Each of the entries below is to be written out exactly, and the images skipped.

(Stored data)
►
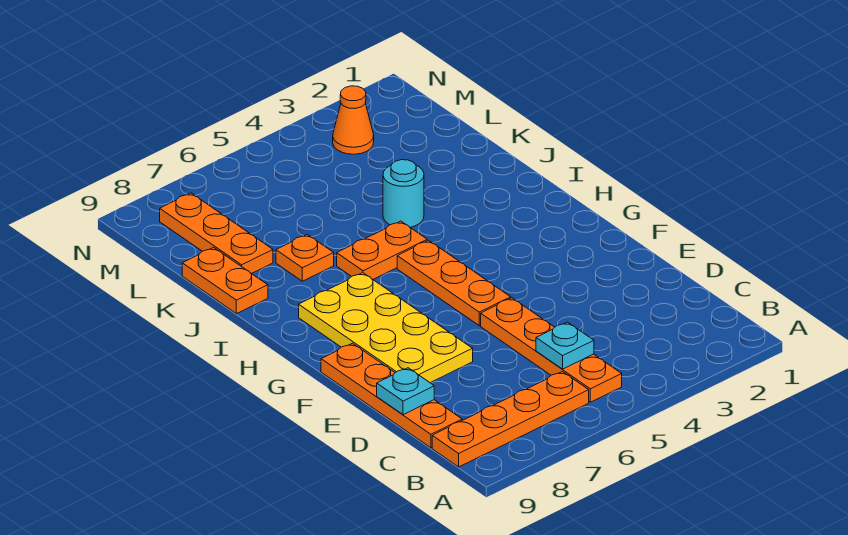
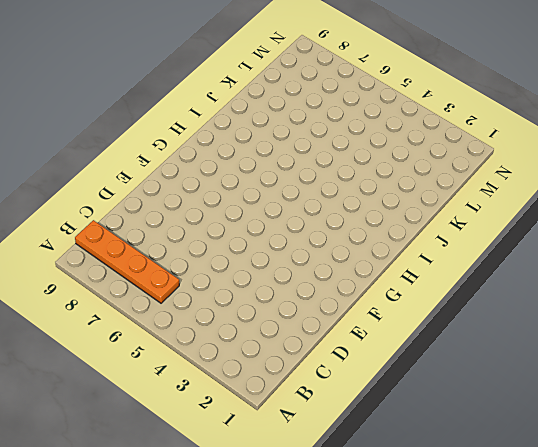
none -> orange plate B5:E5 level 1
none -> orange plate C9:F9 level 1
none -> yellow plate E7:H8 level 1

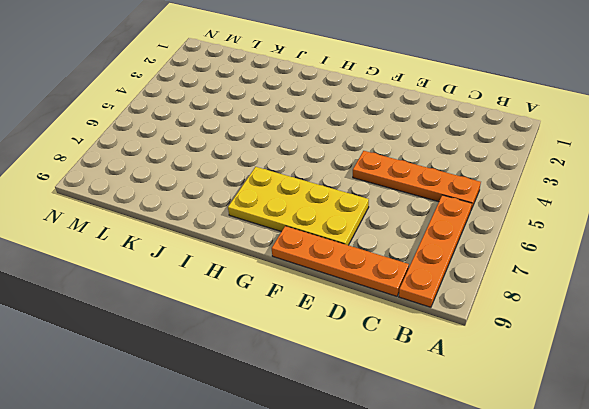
none -> orange plate F5:H5 level 1
none -> orange plate I5:I6 level 1
none -> cyan round brick J4 level 1

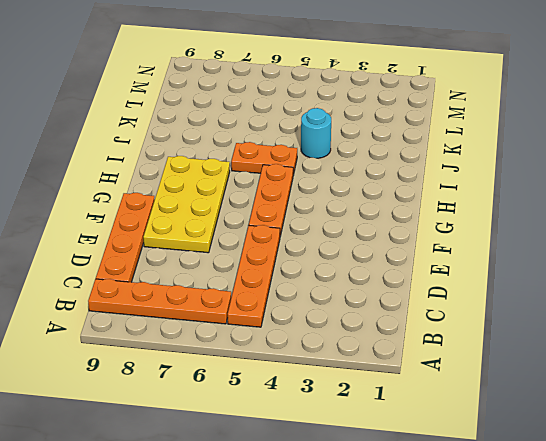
none -> orange plate J7 level 1
none -> orange plate J9:K9 level 1
none -> orange plate K8:M8 level 1

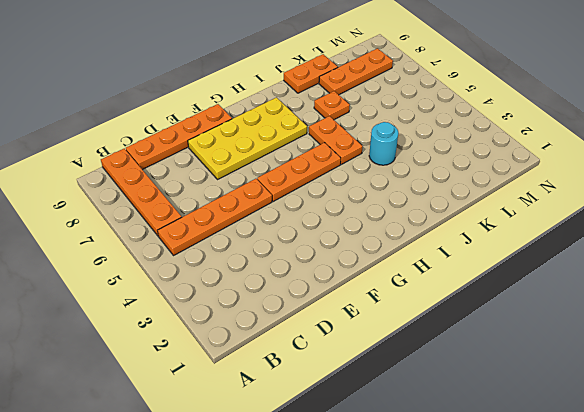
none -> orange cone M3 level 1
none -> cyan plate C5 level 2
none -> cyan plate D9 level 2

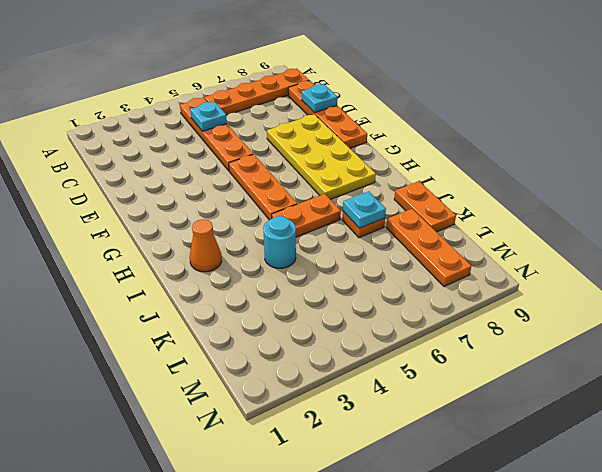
orange cone I2 level 1 -> orange cone M3 level 1
cyan plate J7 level 2 -> none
◄
- [RESPONSE TO THIS TASK]:
none -> orange plate B5:E5 level 1
none -> orange plate C9:F9 level 1
none -> yellow plate E7:H8 level 1

none -> orange plate F5:H5 level 1
none -> orange plate I5:I6 level 1
none -> cyan round brick J4 level 1

none -> orange plate J7 level 1
none -> orange plate J9:K9 level 1
none -> orange plate K8:M8 level 1

none -> orange cone M3 level 1
none -> cyan plate C5 level 2
none -> cyan plate D9 level 2

orange cone I2 level 1 -> orange cone M3 level 1
cyan plate J7 level 2 -> none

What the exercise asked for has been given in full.